START Listed records

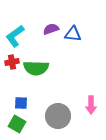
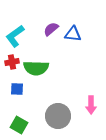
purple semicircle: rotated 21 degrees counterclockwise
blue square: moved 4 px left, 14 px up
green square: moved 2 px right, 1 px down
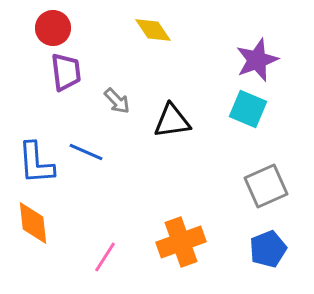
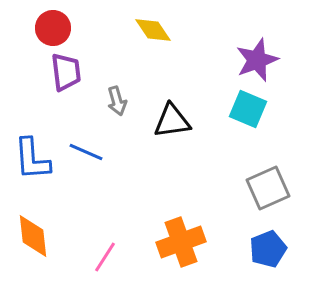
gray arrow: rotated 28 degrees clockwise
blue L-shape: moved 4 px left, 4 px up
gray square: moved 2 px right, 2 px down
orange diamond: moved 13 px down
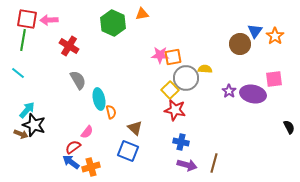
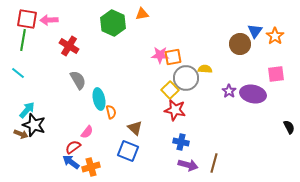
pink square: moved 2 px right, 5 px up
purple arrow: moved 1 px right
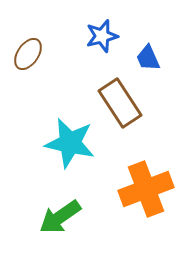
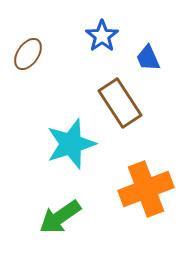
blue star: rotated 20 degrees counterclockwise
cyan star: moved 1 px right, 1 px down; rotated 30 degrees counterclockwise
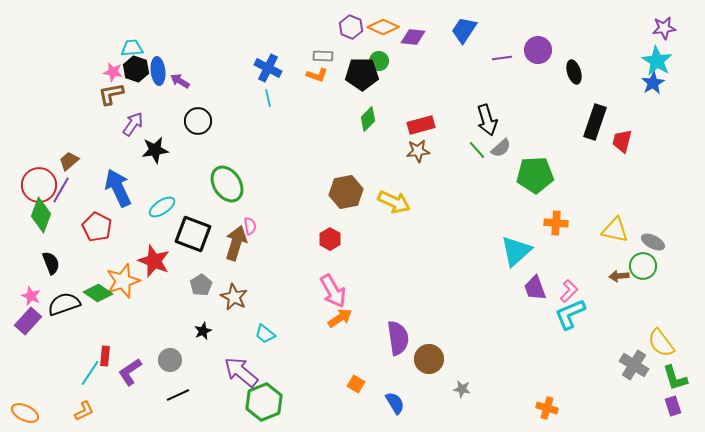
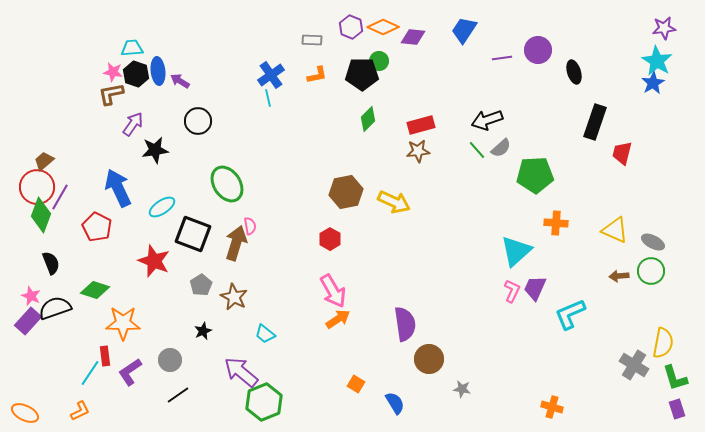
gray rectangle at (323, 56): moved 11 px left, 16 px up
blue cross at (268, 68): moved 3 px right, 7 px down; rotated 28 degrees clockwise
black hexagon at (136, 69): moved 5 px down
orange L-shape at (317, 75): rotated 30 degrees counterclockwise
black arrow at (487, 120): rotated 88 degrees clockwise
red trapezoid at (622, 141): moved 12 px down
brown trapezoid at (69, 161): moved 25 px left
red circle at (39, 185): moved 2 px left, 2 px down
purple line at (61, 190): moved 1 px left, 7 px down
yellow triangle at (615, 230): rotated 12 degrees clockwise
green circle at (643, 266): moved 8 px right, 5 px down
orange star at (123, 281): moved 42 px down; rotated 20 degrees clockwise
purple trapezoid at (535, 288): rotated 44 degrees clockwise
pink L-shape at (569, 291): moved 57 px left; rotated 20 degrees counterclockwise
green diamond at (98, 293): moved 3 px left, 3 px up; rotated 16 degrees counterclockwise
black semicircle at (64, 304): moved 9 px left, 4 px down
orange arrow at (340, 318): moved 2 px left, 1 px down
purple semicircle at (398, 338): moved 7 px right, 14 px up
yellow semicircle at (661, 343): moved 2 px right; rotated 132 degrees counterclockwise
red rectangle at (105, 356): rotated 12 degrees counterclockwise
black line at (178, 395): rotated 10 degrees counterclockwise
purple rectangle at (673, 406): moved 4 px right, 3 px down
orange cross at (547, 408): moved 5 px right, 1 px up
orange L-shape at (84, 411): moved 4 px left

END Listed records

What you should do
Where does the word "yellow" occur in the records? Return every line that holds it.

Exercise result
yellow triangle at (615, 230): rotated 12 degrees clockwise
yellow semicircle at (661, 343): moved 2 px right; rotated 132 degrees counterclockwise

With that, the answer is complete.